**Input data**
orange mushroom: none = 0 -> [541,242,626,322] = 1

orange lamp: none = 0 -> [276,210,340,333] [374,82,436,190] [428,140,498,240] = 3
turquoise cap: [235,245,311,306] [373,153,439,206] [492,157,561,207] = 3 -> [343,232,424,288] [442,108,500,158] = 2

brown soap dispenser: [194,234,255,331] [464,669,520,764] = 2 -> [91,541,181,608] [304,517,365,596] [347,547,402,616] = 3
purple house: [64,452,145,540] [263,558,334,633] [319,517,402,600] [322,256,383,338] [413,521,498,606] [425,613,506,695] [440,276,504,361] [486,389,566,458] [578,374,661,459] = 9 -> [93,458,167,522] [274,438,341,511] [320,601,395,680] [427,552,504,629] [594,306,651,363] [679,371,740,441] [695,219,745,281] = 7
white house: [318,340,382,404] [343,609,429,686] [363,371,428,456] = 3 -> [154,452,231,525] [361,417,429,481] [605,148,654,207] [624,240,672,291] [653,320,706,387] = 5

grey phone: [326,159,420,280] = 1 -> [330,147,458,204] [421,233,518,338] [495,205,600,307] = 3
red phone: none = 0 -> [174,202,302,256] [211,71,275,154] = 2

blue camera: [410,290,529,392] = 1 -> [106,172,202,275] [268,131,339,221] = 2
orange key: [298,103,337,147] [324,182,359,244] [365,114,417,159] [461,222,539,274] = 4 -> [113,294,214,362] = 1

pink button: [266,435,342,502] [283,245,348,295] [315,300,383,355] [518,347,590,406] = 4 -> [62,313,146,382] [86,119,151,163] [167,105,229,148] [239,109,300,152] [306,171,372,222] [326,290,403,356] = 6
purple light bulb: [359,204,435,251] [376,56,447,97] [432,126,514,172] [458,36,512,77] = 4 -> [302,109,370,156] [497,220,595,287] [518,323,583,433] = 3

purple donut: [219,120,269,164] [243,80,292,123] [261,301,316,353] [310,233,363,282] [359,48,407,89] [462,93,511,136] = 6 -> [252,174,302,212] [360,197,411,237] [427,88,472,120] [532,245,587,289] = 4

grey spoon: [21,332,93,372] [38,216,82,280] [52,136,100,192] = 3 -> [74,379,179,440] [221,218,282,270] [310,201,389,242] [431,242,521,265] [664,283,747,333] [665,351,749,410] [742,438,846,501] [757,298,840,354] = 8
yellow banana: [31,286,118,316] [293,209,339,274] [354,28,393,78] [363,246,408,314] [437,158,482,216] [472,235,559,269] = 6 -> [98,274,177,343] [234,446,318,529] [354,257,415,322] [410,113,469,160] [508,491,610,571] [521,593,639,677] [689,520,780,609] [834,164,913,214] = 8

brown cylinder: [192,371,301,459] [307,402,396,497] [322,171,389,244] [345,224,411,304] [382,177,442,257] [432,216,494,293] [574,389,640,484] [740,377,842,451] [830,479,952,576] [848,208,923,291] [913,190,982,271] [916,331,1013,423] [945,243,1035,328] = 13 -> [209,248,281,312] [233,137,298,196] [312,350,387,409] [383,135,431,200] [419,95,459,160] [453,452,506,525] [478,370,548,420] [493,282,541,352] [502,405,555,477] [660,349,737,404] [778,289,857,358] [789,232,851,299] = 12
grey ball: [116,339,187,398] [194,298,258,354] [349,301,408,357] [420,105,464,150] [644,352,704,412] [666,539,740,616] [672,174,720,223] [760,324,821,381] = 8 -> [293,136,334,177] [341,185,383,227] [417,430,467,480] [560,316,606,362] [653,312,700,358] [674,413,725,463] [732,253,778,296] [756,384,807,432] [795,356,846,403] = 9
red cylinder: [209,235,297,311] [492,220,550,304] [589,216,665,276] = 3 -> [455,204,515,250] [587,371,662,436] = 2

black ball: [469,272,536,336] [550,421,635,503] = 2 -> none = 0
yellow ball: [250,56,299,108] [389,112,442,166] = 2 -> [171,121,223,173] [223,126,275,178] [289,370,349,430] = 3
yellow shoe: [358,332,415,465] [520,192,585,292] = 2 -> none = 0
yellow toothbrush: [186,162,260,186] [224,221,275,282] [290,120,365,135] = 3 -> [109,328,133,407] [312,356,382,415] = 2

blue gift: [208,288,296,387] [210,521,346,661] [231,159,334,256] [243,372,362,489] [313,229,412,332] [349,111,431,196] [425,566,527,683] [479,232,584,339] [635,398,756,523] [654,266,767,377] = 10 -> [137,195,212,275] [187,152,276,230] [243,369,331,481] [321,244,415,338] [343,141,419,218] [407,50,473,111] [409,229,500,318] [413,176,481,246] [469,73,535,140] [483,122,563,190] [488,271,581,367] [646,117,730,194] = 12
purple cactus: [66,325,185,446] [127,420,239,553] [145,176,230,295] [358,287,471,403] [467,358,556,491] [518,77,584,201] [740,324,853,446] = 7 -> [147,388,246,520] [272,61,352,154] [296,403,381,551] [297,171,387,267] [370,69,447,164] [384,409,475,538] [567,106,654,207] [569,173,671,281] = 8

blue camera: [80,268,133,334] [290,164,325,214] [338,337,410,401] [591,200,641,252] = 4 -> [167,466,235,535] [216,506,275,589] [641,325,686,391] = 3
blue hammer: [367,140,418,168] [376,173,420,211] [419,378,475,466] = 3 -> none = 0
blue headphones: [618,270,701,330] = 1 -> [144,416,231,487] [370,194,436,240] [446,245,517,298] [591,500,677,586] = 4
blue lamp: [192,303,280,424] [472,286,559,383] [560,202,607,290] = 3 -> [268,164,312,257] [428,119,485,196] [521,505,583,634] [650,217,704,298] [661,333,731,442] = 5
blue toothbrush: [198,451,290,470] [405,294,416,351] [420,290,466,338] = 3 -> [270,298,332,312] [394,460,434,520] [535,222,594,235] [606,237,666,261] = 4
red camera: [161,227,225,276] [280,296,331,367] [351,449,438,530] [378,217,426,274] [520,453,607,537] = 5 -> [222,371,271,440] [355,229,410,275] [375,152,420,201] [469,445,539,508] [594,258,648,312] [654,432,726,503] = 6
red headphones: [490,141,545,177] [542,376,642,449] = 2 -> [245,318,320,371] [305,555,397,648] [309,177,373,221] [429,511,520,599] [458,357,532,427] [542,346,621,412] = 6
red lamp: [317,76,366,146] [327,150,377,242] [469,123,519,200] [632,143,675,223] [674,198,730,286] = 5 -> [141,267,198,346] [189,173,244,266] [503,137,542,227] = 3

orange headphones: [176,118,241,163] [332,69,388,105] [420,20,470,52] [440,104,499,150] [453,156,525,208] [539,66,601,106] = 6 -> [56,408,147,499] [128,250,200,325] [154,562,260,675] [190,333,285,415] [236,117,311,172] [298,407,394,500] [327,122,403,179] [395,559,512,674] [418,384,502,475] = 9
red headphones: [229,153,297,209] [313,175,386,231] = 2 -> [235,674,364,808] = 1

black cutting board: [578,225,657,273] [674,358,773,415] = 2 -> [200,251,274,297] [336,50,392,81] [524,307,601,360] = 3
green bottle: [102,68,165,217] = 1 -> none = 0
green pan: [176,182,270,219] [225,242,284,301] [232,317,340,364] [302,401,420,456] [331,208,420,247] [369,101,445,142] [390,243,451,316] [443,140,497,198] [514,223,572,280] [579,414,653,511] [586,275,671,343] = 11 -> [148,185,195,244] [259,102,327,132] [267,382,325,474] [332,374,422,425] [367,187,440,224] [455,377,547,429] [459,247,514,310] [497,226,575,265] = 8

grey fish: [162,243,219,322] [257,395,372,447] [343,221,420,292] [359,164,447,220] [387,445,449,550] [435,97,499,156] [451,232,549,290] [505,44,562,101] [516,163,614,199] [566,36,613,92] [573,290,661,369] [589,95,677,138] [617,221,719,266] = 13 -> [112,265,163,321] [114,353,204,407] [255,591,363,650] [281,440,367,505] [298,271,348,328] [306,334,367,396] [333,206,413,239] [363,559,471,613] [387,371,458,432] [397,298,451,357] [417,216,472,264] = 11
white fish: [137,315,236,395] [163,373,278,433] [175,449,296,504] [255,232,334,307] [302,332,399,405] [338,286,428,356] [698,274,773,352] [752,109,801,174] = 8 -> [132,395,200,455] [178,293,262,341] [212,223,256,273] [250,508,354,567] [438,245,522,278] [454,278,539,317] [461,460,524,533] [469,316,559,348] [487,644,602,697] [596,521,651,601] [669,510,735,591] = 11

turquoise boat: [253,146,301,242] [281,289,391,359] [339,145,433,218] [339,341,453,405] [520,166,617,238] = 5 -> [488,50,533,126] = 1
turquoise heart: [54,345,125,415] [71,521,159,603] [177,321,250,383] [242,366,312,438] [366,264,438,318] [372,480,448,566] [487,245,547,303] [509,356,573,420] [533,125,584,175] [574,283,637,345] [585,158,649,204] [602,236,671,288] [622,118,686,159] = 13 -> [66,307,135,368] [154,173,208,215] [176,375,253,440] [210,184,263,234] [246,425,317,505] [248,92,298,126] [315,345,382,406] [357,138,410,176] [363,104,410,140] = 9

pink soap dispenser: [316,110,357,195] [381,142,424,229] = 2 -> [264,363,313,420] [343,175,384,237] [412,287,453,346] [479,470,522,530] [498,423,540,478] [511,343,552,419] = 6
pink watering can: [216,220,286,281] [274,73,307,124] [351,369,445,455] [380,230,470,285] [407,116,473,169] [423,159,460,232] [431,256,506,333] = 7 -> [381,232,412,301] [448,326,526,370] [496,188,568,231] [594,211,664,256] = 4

**Problem**
Once the line with "black ball: [469,272,536,336]" is found in the records above, print exactly that line and every line after it through the line with "yellow shoe: [358,332,415,465]".

**Task result**
black ball: [469,272,536,336] [550,421,635,503] = 2 -> none = 0
yellow ball: [250,56,299,108] [389,112,442,166] = 2 -> [171,121,223,173] [223,126,275,178] [289,370,349,430] = 3
yellow shoe: [358,332,415,465] [520,192,585,292] = 2 -> none = 0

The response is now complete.